* [WORK INSTRUCTION]: Wherever a line in the records contains the word "green", return that line.

* [DATA FOR THIS TASK]:
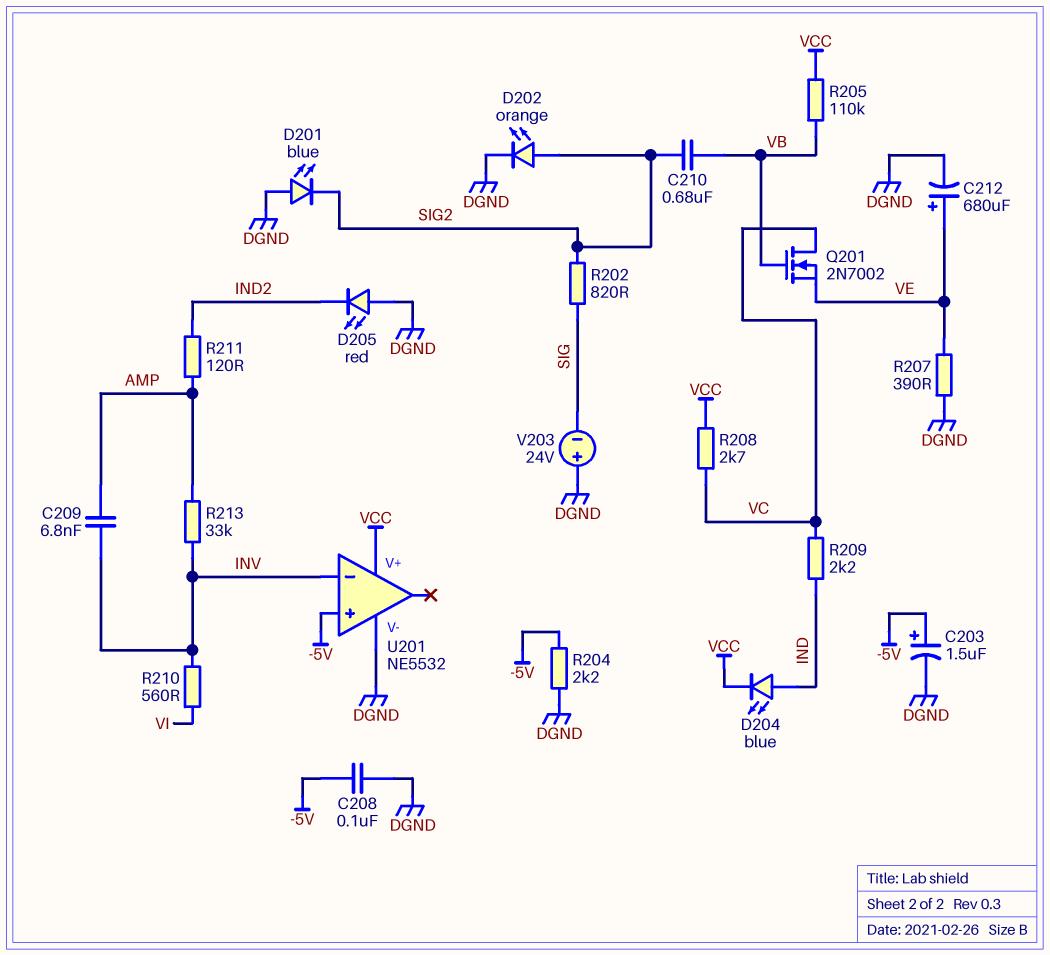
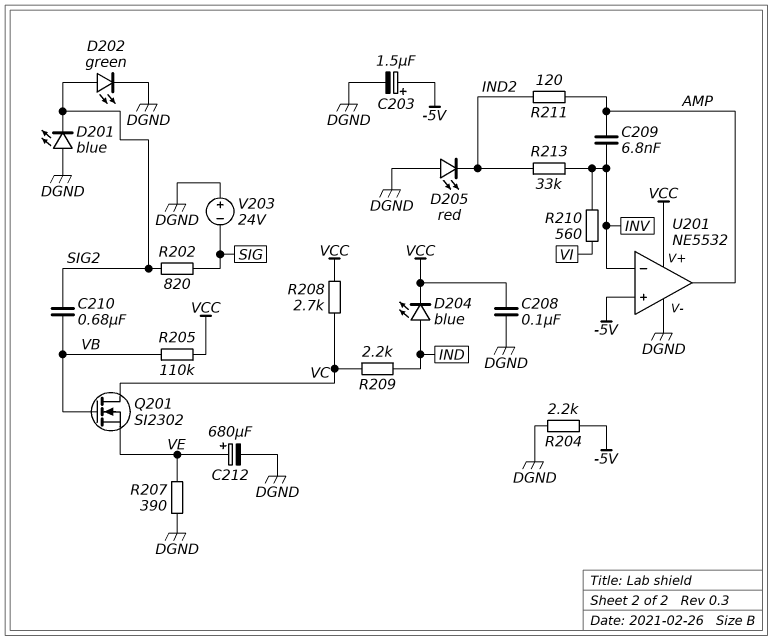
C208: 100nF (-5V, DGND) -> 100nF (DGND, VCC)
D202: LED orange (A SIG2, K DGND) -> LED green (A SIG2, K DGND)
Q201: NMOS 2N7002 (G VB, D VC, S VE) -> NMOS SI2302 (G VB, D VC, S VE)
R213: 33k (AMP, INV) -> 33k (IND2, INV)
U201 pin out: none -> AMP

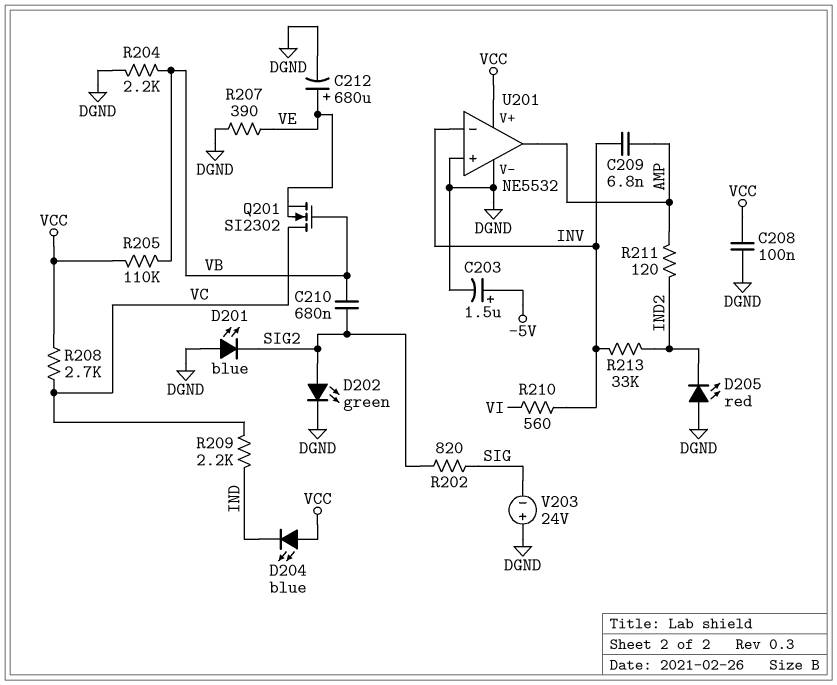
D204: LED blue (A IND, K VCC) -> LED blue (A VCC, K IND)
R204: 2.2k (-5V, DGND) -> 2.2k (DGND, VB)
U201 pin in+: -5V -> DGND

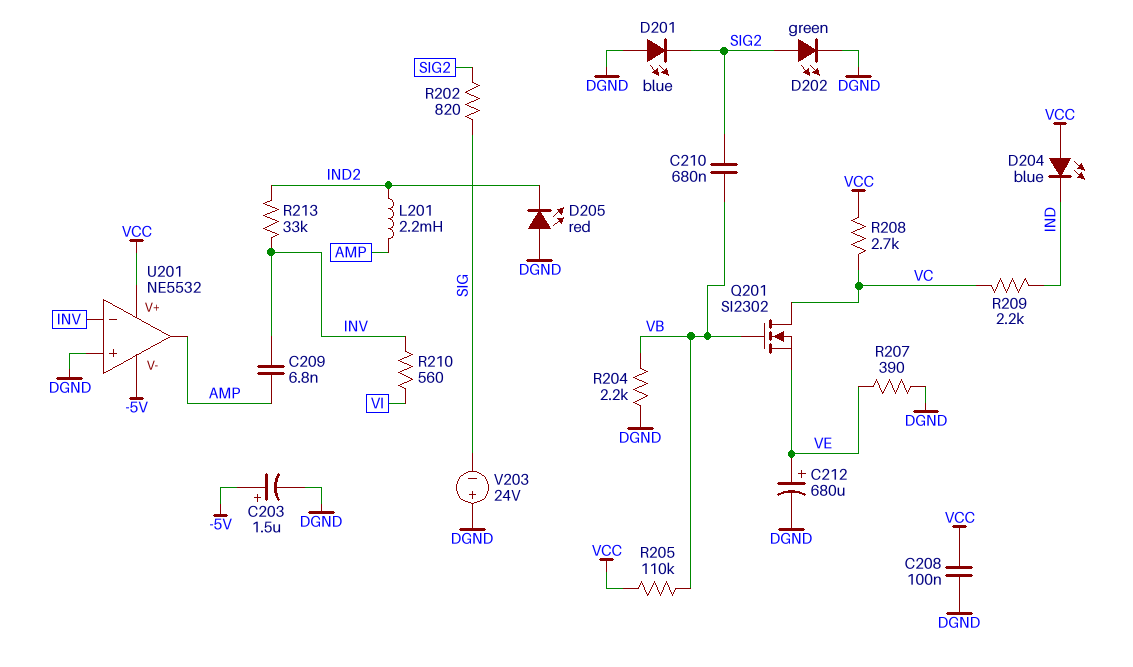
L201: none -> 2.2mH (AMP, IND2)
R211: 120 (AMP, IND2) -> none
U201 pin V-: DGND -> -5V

==

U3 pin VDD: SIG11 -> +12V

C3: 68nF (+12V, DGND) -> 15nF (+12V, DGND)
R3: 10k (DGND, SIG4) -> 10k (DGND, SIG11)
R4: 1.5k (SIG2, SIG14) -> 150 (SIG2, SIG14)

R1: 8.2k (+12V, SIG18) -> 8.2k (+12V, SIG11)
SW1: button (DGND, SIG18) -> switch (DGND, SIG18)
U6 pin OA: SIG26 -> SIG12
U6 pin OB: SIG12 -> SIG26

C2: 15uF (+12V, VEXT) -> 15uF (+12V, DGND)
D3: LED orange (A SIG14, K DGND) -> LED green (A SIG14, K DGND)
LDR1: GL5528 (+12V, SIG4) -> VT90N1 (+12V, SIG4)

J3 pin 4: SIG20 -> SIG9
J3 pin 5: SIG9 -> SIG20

* [RESULT OF THIS EXERCISE]:
D202: LED orange (A SIG2, K DGND) -> LED green (A SIG2, K DGND)
D3: LED orange (A SIG14, K DGND) -> LED green (A SIG14, K DGND)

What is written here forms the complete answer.